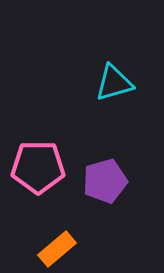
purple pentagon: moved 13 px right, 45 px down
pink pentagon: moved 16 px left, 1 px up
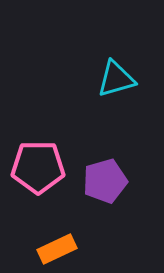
cyan triangle: moved 2 px right, 4 px up
orange rectangle: rotated 15 degrees clockwise
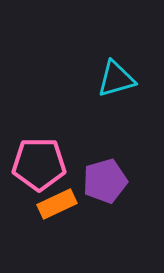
pink pentagon: moved 1 px right, 3 px up
orange rectangle: moved 45 px up
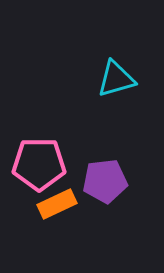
purple pentagon: rotated 9 degrees clockwise
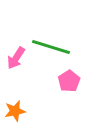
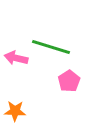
pink arrow: rotated 70 degrees clockwise
orange star: rotated 15 degrees clockwise
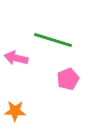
green line: moved 2 px right, 7 px up
pink pentagon: moved 1 px left, 2 px up; rotated 10 degrees clockwise
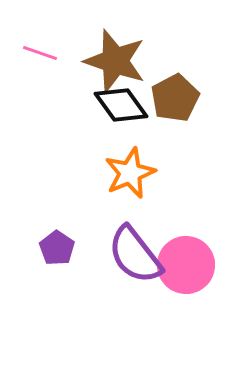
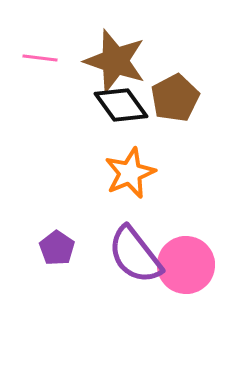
pink line: moved 5 px down; rotated 12 degrees counterclockwise
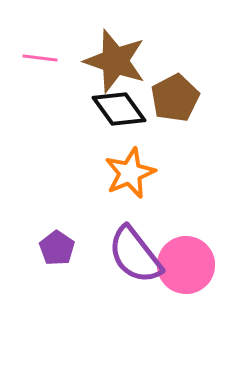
black diamond: moved 2 px left, 4 px down
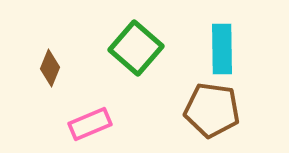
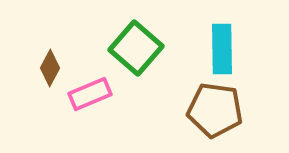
brown diamond: rotated 6 degrees clockwise
brown pentagon: moved 3 px right
pink rectangle: moved 30 px up
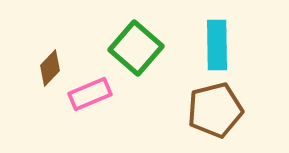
cyan rectangle: moved 5 px left, 4 px up
brown diamond: rotated 15 degrees clockwise
brown pentagon: rotated 22 degrees counterclockwise
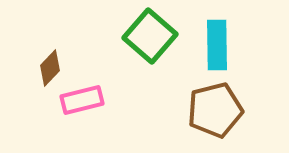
green square: moved 14 px right, 12 px up
pink rectangle: moved 8 px left, 6 px down; rotated 9 degrees clockwise
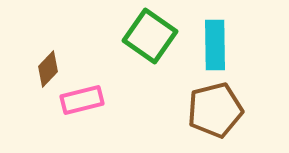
green square: rotated 6 degrees counterclockwise
cyan rectangle: moved 2 px left
brown diamond: moved 2 px left, 1 px down
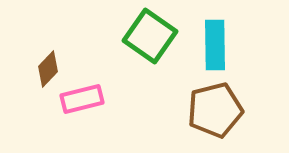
pink rectangle: moved 1 px up
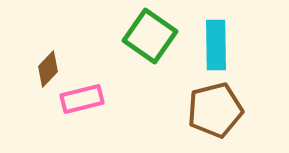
cyan rectangle: moved 1 px right
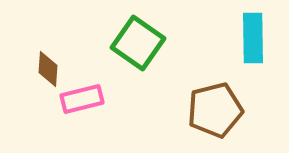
green square: moved 12 px left, 7 px down
cyan rectangle: moved 37 px right, 7 px up
brown diamond: rotated 39 degrees counterclockwise
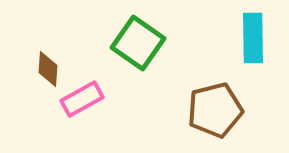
pink rectangle: rotated 15 degrees counterclockwise
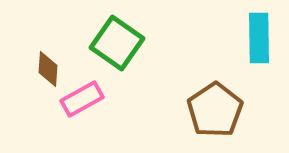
cyan rectangle: moved 6 px right
green square: moved 21 px left
brown pentagon: rotated 20 degrees counterclockwise
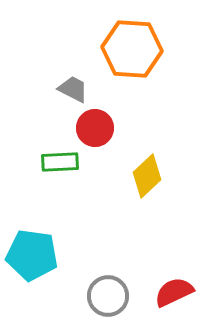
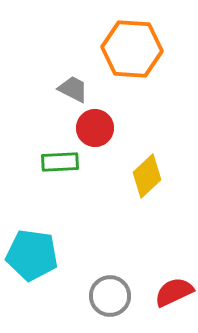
gray circle: moved 2 px right
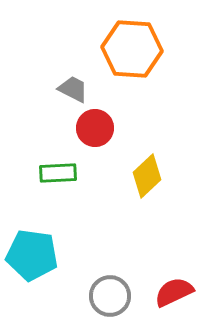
green rectangle: moved 2 px left, 11 px down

====================

## [REQUIREMENTS]
Rewrite the stretch from the row containing "green line: moved 2 px right, 7 px up" through the end of the rows, putting "yellow diamond" wherever "brown diamond" appears and leaving everything else unchanged. Leave the pictures out of your answer.

## [EXERCISE RESULT]
green line: moved 2 px right, 7 px up
pink pentagon: moved 1 px left, 2 px up; rotated 10 degrees clockwise
pink line: moved 5 px down; rotated 12 degrees counterclockwise
black diamond: moved 2 px left, 4 px down
yellow diamond: rotated 6 degrees clockwise
brown pentagon: moved 3 px right
pink rectangle: moved 30 px up
cyan rectangle: moved 5 px left, 4 px up
yellow diamond: rotated 15 degrees clockwise
brown pentagon: rotated 22 degrees counterclockwise
green square: moved 14 px right, 12 px up
pink rectangle: moved 8 px left, 6 px down; rotated 9 degrees clockwise
green square: rotated 6 degrees counterclockwise
cyan rectangle: moved 2 px left
yellow diamond: moved 2 px left, 1 px down
pink rectangle: moved 1 px up
cyan rectangle: moved 1 px right
green square: moved 12 px left, 7 px down
cyan rectangle: moved 37 px right, 7 px up
yellow diamond: rotated 39 degrees counterclockwise
pink rectangle: rotated 15 degrees counterclockwise
cyan rectangle: moved 6 px right
green square: moved 21 px left
brown pentagon: rotated 20 degrees counterclockwise
gray circle: moved 2 px right
green rectangle: moved 2 px left, 11 px down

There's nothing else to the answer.